• **YOUR OBJECTIVE**: For each line in the data below that has the word "none", copy that line.

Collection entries
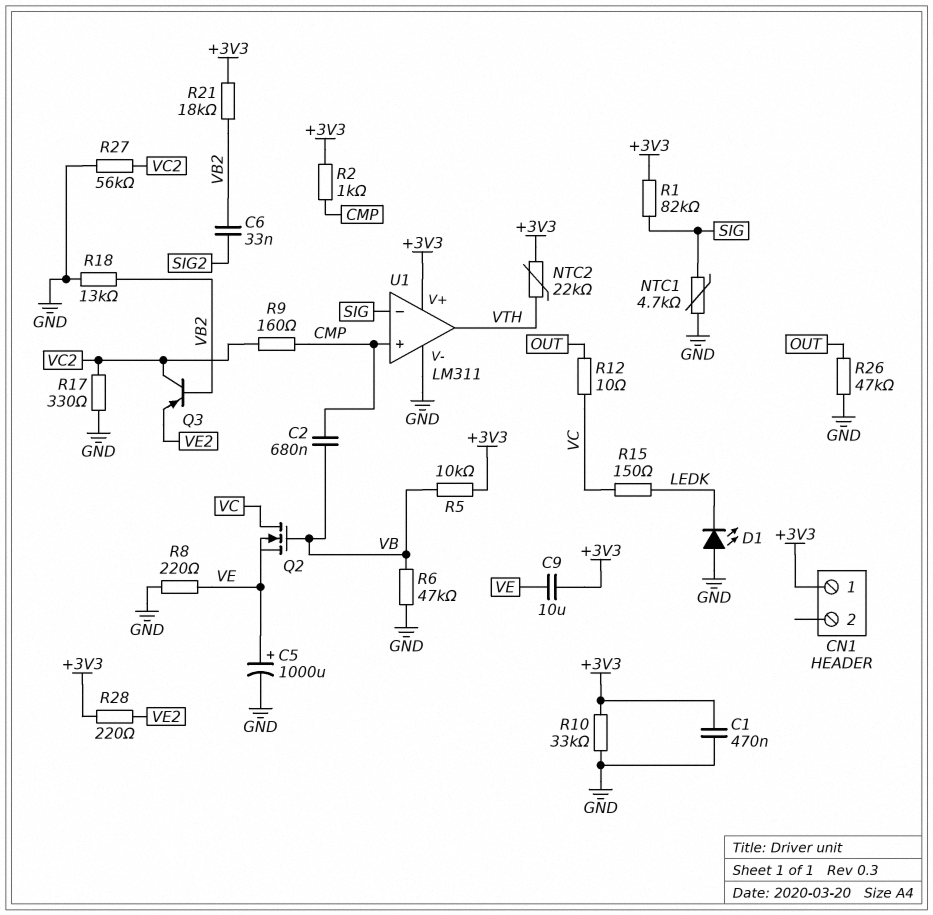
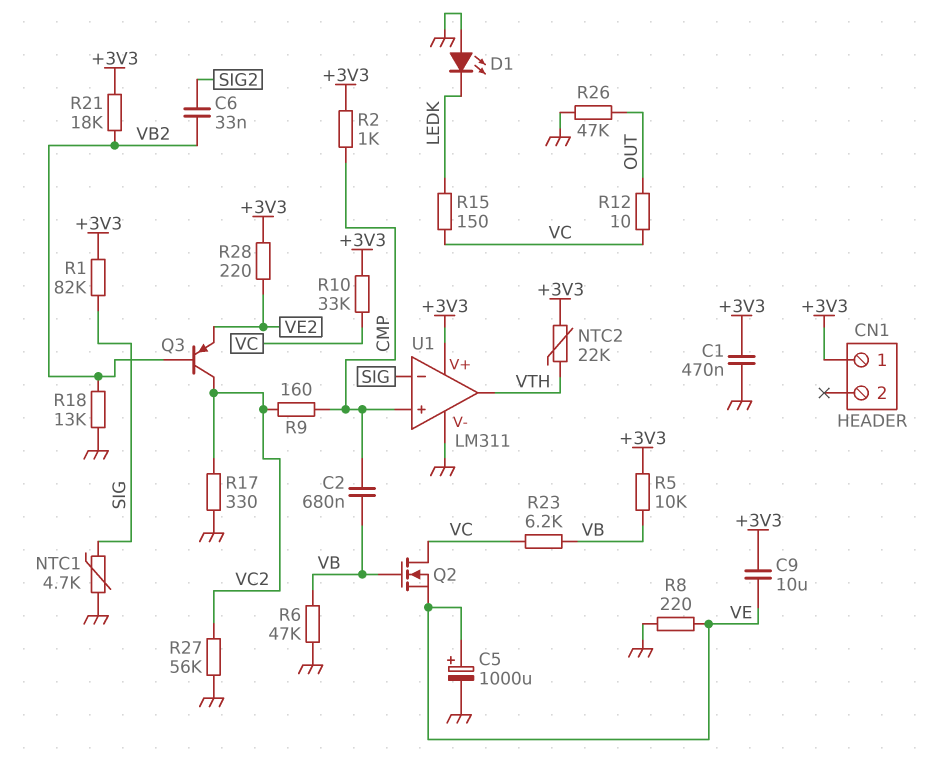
R10: 33k (+3V3, GND) -> 33k (+3V3, VC)
R23: none -> 6.2k (VB, VC)

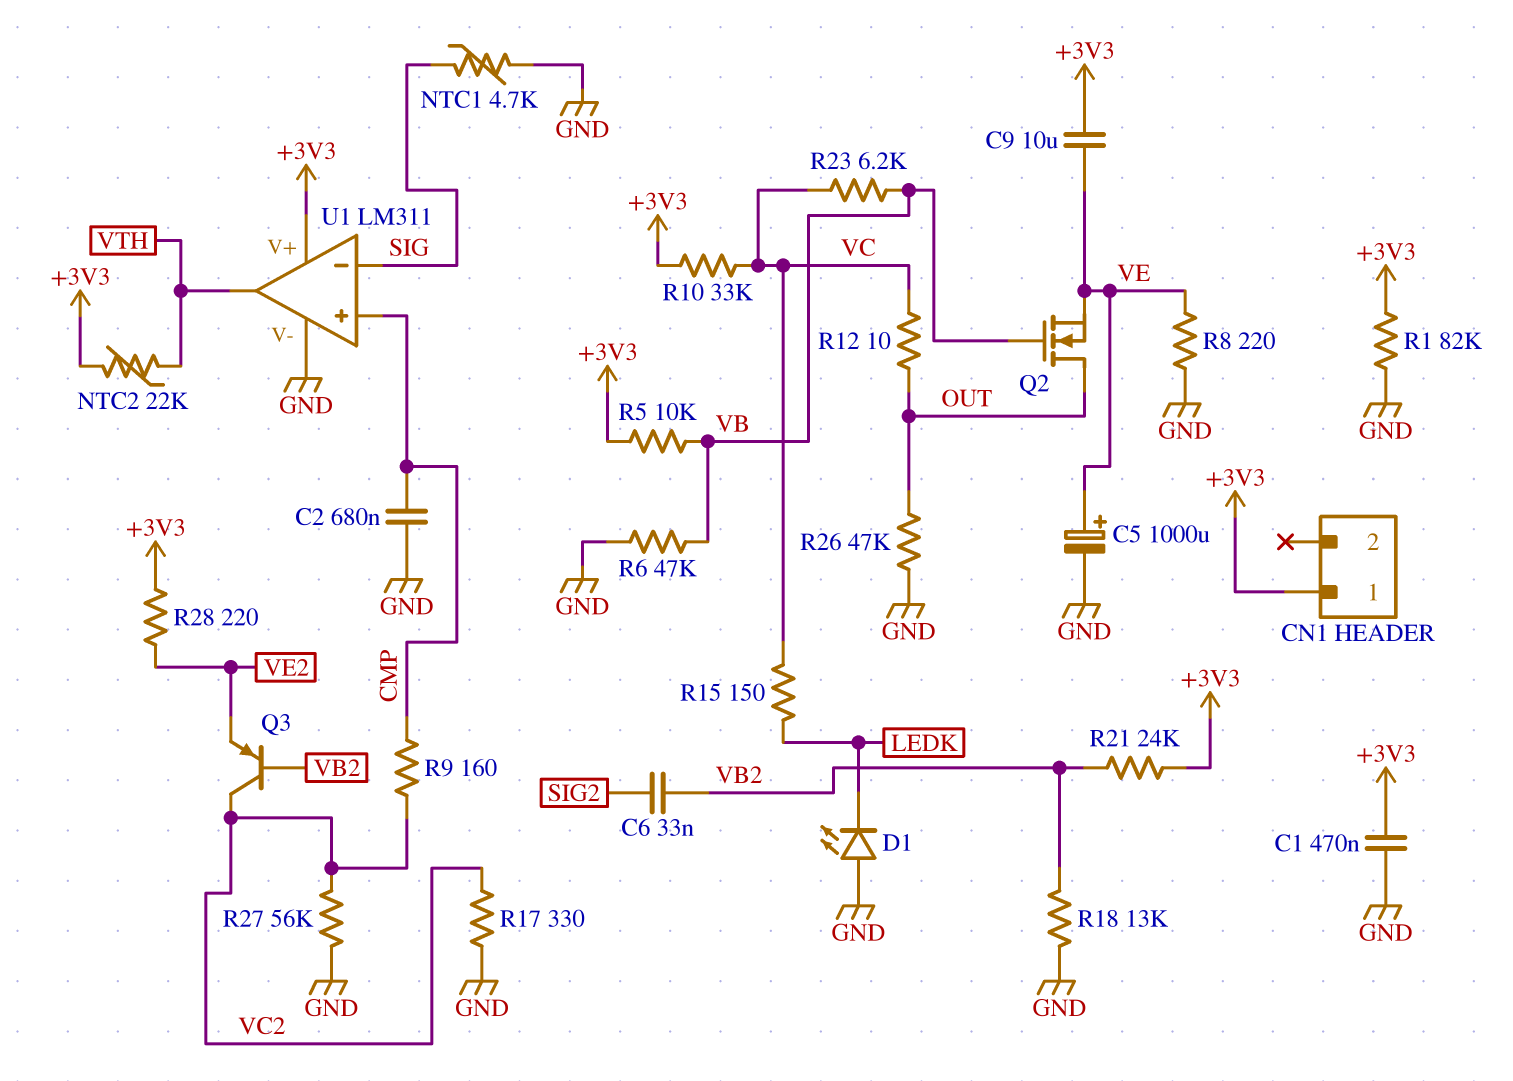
C2: 680nF (CMP, VB) -> 680nF (CMP, GND)
Q2: NMOS (G VB, D VC, S VE) -> NMOS (G VB, D OUT, S VE)
R1: 82k (+3V3, SIG) -> 82k (+3V3, GND)
R2: 1k (+3V3, CMP) -> none
R21: 18k (+3V3, VB2) -> 24k (+3V3, VB2)

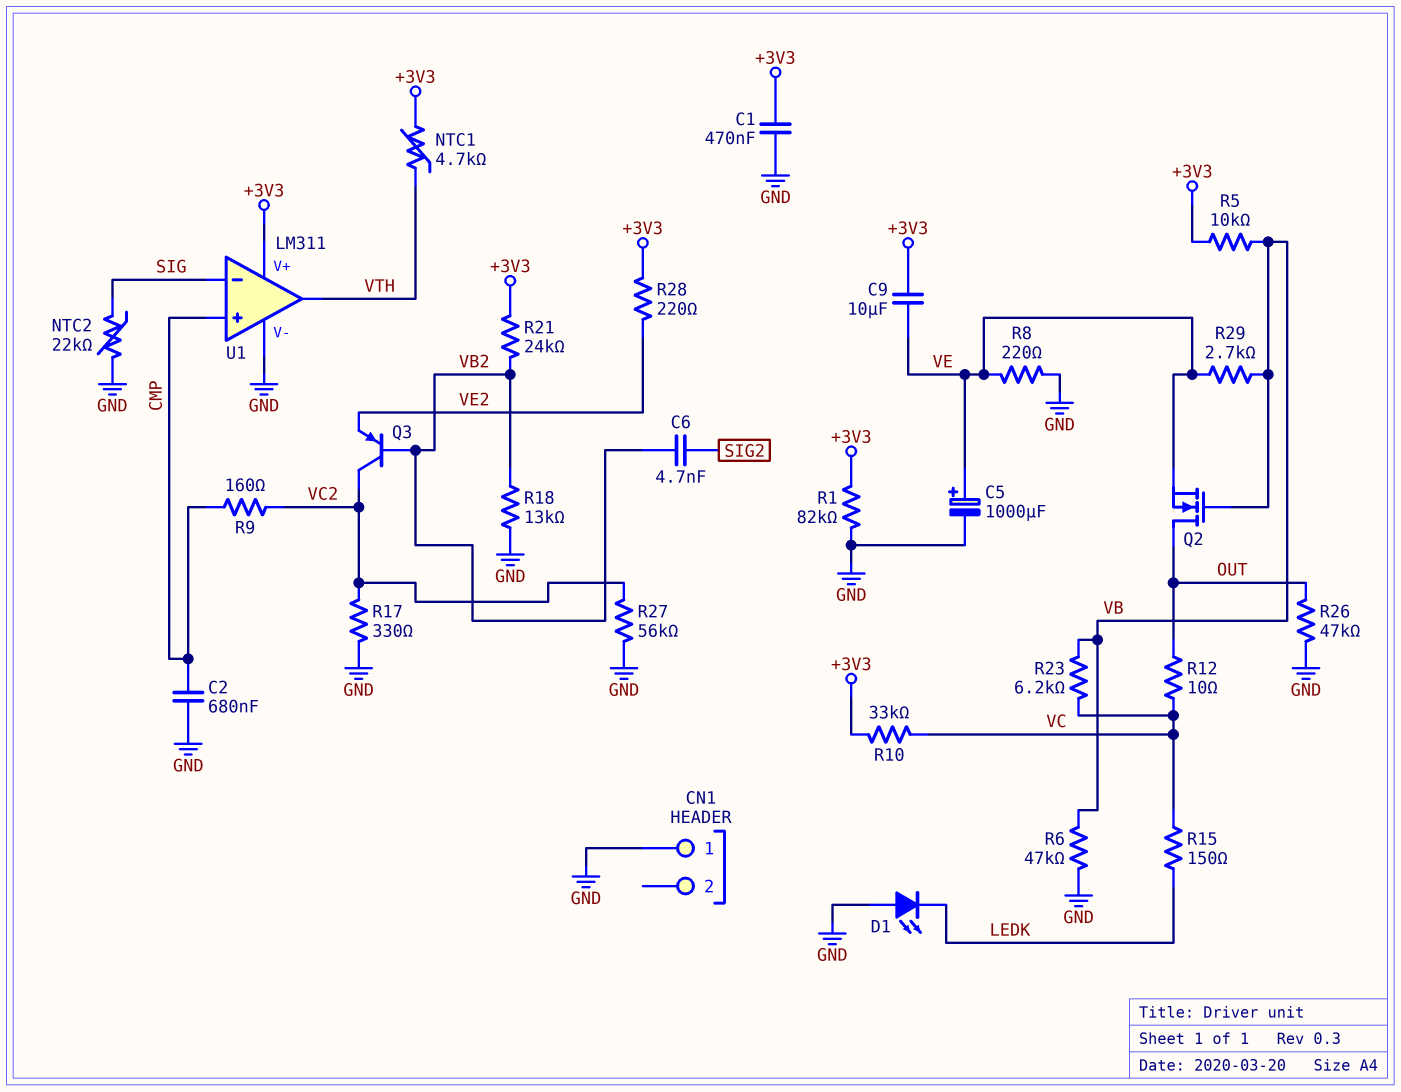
C6: 33nF (SIG2, VB2) -> 4.7nF (SIG2, VB2)
CN1 pin 1: +3V3 -> GND
NTC1: 4.7k (GND, SIG) -> 4.7k (+3V3, VTH)
NTC2: 22k (+3V3, VTH) -> 22k (GND, SIG)
R29: none -> 2.7k (VB, VE)

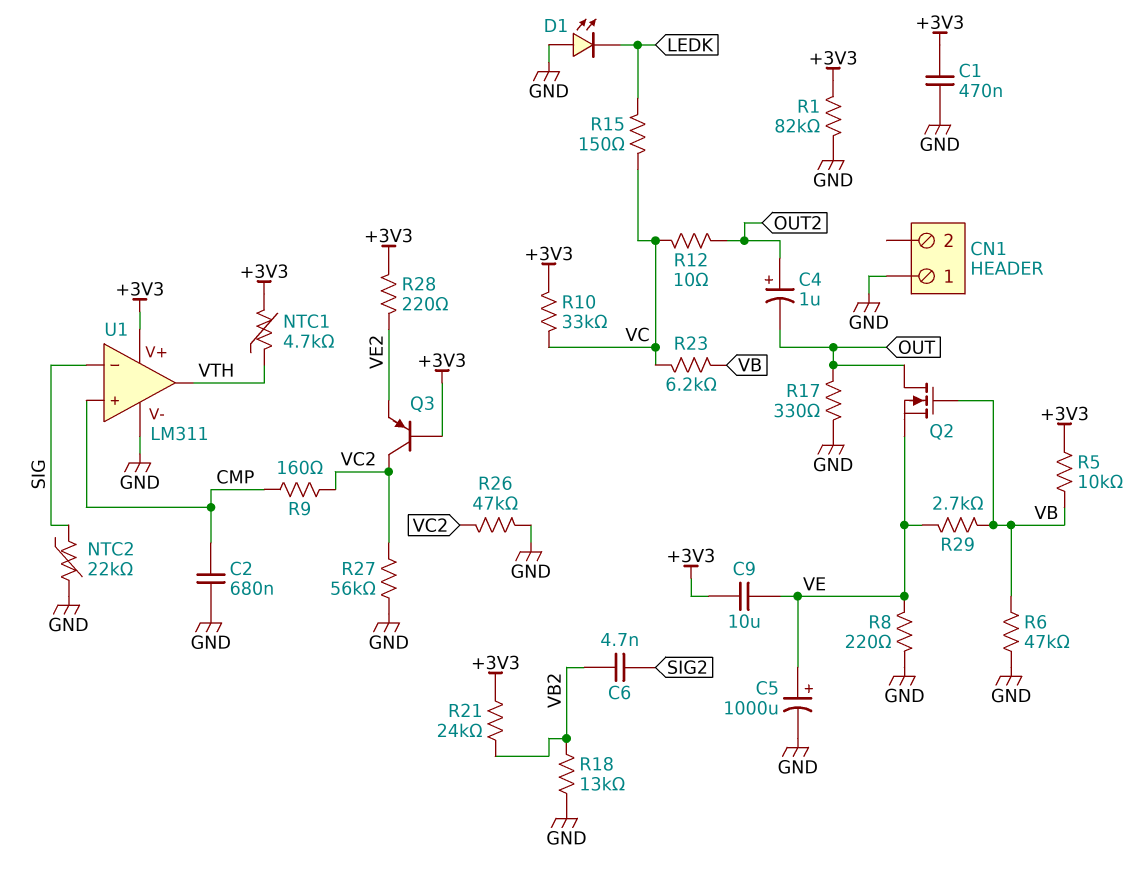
C4: none -> 1uF (plus OUT2, minus OUT)
Q3: PNP (B VB2, C VC2, E VE2) -> PNP (B +3V3, C VC2, E VE2)
R12: 10 (OUT, VC) -> 10 (OUT2, VC)
R17: 330 (GND, VC2) -> 330 (GND, OUT)
R26: 47k (GND, OUT) -> 47k (GND, VC2)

• **RESPONSE**:
R23: none -> 6.2k (VB, VC)
R2: 1k (+3V3, CMP) -> none
R29: none -> 2.7k (VB, VE)
C4: none -> 1uF (plus OUT2, minus OUT)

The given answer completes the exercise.